[Stored entries]
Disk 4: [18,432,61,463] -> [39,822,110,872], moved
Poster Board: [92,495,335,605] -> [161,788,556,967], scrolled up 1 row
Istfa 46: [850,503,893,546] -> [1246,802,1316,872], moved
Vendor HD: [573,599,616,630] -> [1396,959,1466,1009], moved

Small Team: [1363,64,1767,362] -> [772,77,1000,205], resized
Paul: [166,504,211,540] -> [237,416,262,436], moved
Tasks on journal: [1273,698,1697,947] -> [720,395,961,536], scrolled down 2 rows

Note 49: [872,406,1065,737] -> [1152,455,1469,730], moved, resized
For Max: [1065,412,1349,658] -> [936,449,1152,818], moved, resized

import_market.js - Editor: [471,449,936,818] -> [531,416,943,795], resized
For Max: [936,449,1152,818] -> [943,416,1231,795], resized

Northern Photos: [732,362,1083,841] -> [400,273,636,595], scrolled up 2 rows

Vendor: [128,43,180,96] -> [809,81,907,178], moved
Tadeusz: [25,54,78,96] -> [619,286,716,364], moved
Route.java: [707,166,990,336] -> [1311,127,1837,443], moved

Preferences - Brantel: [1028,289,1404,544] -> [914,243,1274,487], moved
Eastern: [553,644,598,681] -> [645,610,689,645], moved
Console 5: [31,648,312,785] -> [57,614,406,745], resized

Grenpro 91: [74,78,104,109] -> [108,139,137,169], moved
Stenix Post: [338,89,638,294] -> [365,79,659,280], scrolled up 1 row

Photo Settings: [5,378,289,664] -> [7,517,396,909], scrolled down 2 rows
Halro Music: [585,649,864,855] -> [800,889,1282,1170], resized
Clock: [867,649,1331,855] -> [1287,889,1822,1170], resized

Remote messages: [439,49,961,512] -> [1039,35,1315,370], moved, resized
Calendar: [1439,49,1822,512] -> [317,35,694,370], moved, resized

◆ **About this exercise**
A word-for-word restatement of every record above is expected.

◆ **Exercise result**
Disk 4: [18,432,61,463] -> [39,822,110,872], moved
Poster Board: [92,495,335,605] -> [161,788,556,967], scrolled up 1 row
Istfa 46: [850,503,893,546] -> [1246,802,1316,872], moved
Vendor HD: [573,599,616,630] -> [1396,959,1466,1009], moved

Small Team: [1363,64,1767,362] -> [772,77,1000,205], resized
Paul: [166,504,211,540] -> [237,416,262,436], moved
Tasks on journal: [1273,698,1697,947] -> [720,395,961,536], scrolled down 2 rows

Note 49: [872,406,1065,737] -> [1152,455,1469,730], moved, resized
For Max: [1065,412,1349,658] -> [936,449,1152,818], moved, resized

import_market.js - Editor: [471,449,936,818] -> [531,416,943,795], resized
For Max: [936,449,1152,818] -> [943,416,1231,795], resized

Northern Photos: [732,362,1083,841] -> [400,273,636,595], scrolled up 2 rows

Vendor: [128,43,180,96] -> [809,81,907,178], moved
Tadeusz: [25,54,78,96] -> [619,286,716,364], moved
Route.java: [707,166,990,336] -> [1311,127,1837,443], moved

Preferences - Brantel: [1028,289,1404,544] -> [914,243,1274,487], moved
Eastern: [553,644,598,681] -> [645,610,689,645], moved
Console 5: [31,648,312,785] -> [57,614,406,745], resized

Grenpro 91: [74,78,104,109] -> [108,139,137,169], moved
Stenix Post: [338,89,638,294] -> [365,79,659,280], scrolled up 1 row

Photo Settings: [5,378,289,664] -> [7,517,396,909], scrolled down 2 rows
Halro Music: [585,649,864,855] -> [800,889,1282,1170], resized
Clock: [867,649,1331,855] -> [1287,889,1822,1170], resized

Remote messages: [439,49,961,512] -> [1039,35,1315,370], moved, resized
Calendar: [1439,49,1822,512] -> [317,35,694,370], moved, resized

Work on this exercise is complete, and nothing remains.